▸ **Work to complete**
Among the lines of the records below, count those with the word "purple". Reply with that number alone.

▸ **Information shown**
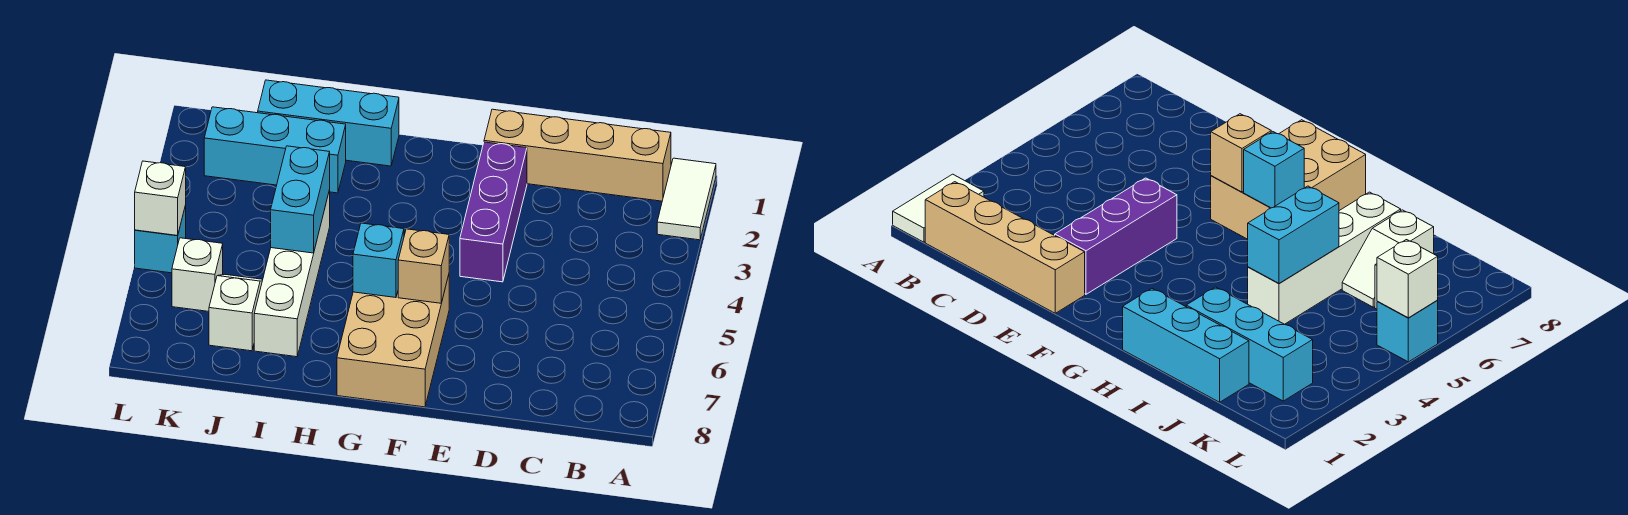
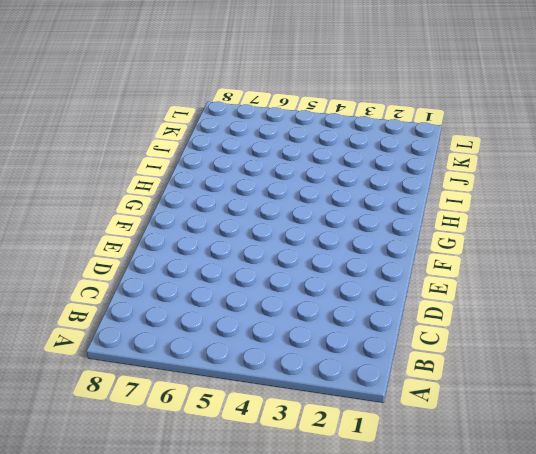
none -> white 1x2 tile [657,158,716,240]
none -> tan 1x4 brick [484,109,671,201]
none -> purple 1x3 brick [460,142,527,282]

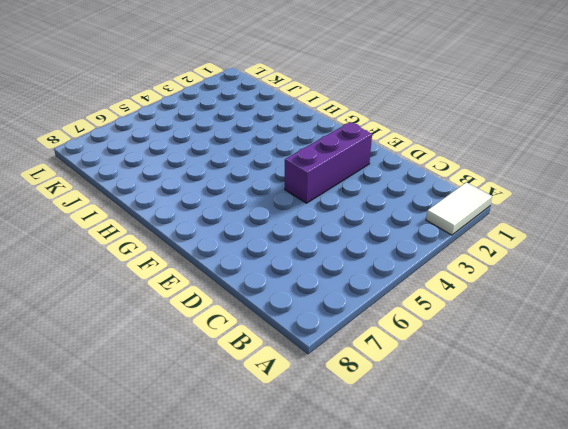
none -> tan 1x4 brick [484,109,671,201]
none -> tan 2x3 brick [337,275,449,407]
none -> cyan 1x3 brick [258,80,399,166]

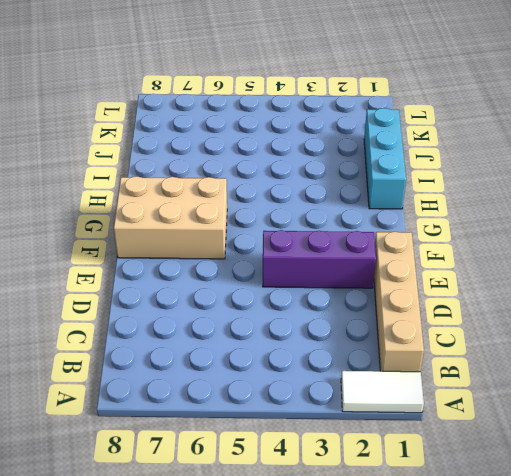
none -> cyan 1x3 brick [204,107,346,193]
none -> white 1x4 brick [254,190,330,357]
none -> white 1x2 slope [209,275,263,351]

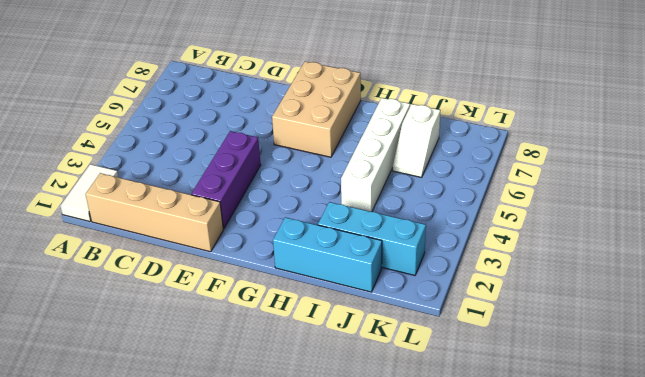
none -> white 1x1 brick [172,238,223,311]
none -> cyan 1x1 brick [135,205,186,273]
none -> tan 1x1 brick [398,229,449,303]

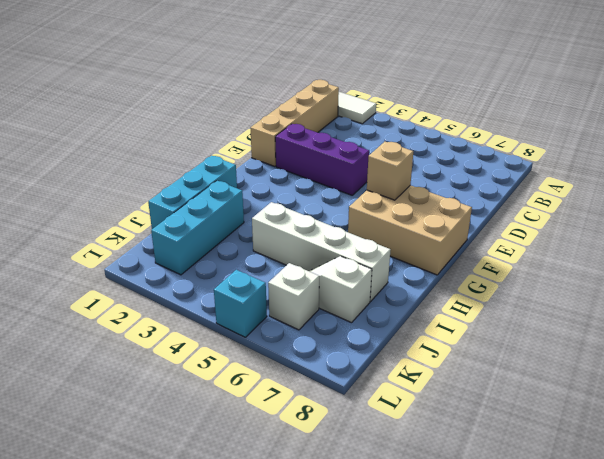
none -> cyan 1x1 brick [353,223,404,298]
none -> cyan 1x2 brick [271,146,330,253]
none -> white 1x1 brick [135,161,186,235]

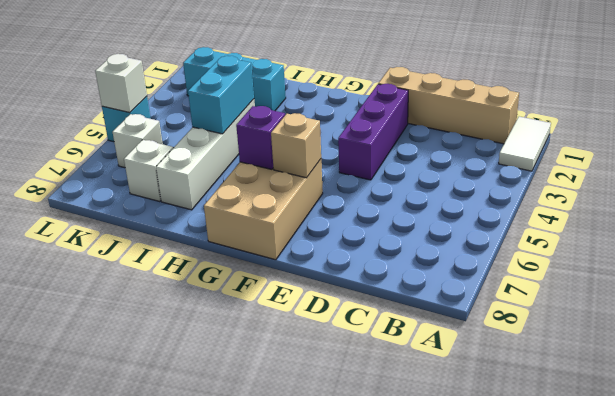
purple 1x1 brick [236,106,285,169] -> cyan 1x1 brick [353,223,404,298]
none -> cyan 1x3 brick [258,80,399,166]

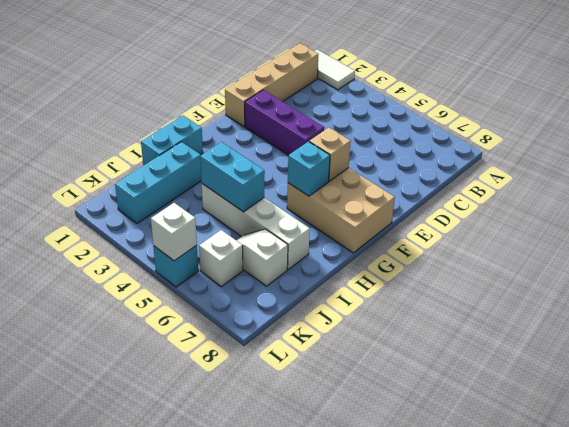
cyan 1x2 brick [141,116,203,166] -> cyan 1x3 brick [258,80,399,166]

▸ **Task solution**
2